RECORDS PROVIDED:
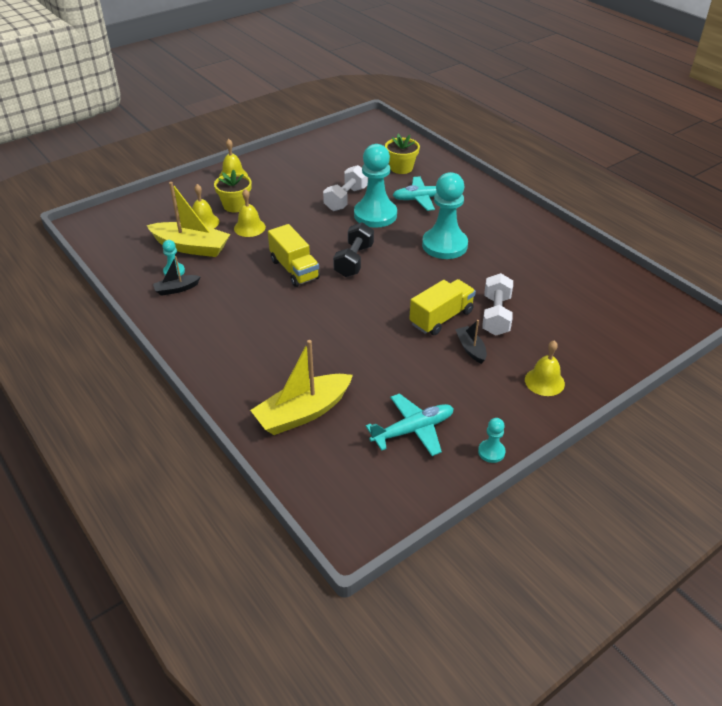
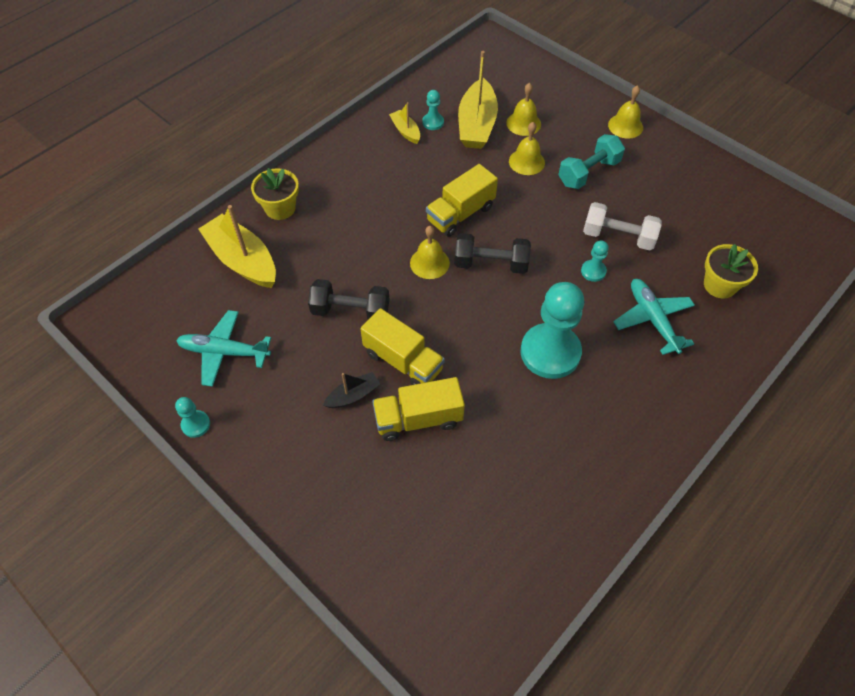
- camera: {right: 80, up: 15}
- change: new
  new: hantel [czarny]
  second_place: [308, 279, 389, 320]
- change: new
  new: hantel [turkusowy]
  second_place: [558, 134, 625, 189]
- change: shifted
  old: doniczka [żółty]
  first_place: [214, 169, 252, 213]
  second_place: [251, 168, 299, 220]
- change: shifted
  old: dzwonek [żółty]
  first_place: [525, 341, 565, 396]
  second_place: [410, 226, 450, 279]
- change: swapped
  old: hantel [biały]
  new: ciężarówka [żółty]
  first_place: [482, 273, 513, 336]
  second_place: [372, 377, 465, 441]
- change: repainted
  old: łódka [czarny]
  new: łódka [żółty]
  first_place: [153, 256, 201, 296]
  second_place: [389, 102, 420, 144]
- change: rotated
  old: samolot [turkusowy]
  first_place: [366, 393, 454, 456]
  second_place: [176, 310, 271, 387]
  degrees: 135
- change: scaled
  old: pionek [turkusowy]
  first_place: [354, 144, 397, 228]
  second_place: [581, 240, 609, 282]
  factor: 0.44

WHAT TO DO: The line containing "first_place: [354, 144, 397, 228]" marks the start. Repeat it and every line after it to the end of the listing above, exactly.

FINISHED TASK:
  first_place: [354, 144, 397, 228]
  second_place: [581, 240, 609, 282]
  factor: 0.44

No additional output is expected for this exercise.